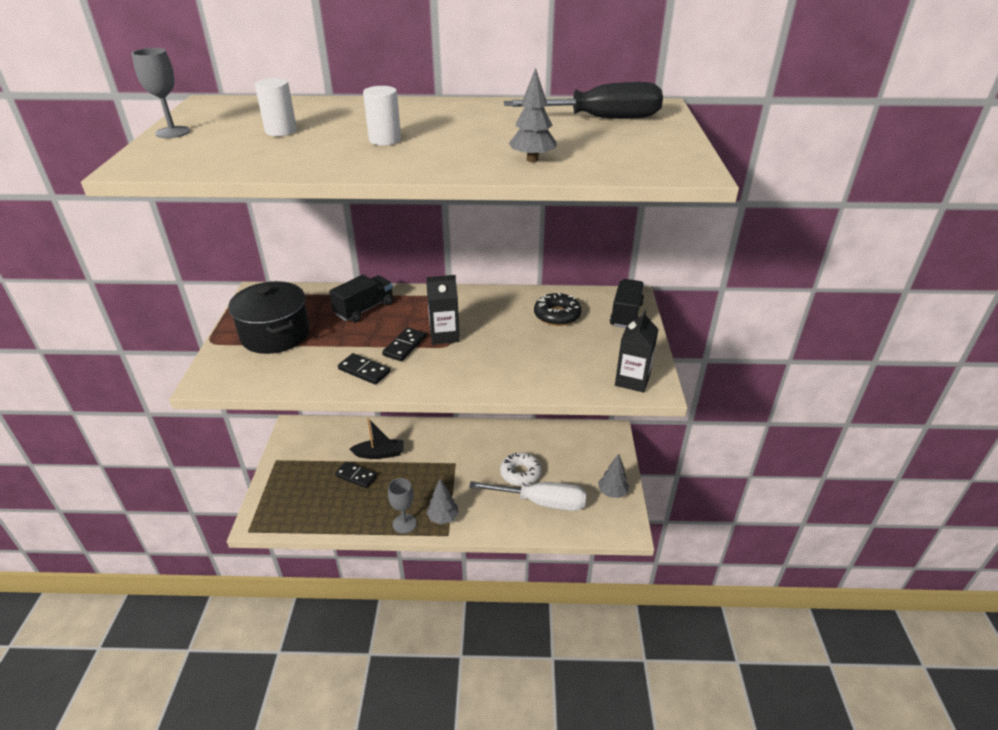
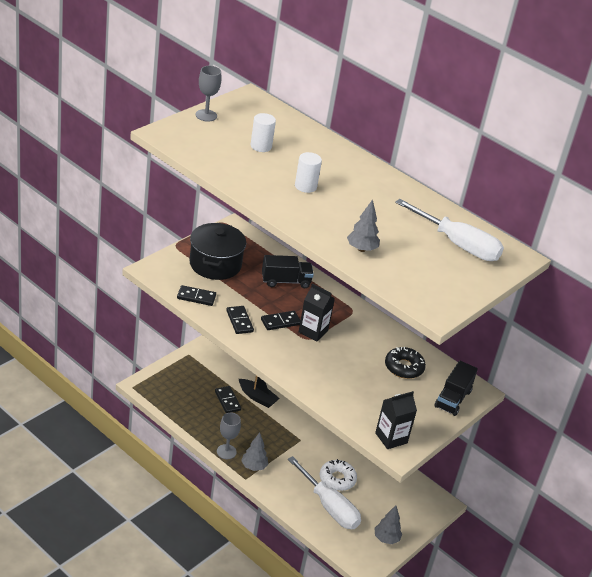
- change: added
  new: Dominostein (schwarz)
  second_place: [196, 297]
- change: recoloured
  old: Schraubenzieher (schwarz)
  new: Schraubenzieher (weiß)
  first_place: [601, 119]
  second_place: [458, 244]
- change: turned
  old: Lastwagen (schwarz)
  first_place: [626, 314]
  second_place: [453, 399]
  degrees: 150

-----

• _What the task asks_: When you reach an image, pass over it, and retype all other material exactly.

• _Response to the task_:
- change: added
  new: Dominostein (schwarz)
  second_place: [196, 297]
- change: recoloured
  old: Schraubenzieher (schwarz)
  new: Schraubenzieher (weiß)
  first_place: [601, 119]
  second_place: [458, 244]
- change: turned
  old: Lastwagen (schwarz)
  first_place: [626, 314]
  second_place: [453, 399]
  degrees: 150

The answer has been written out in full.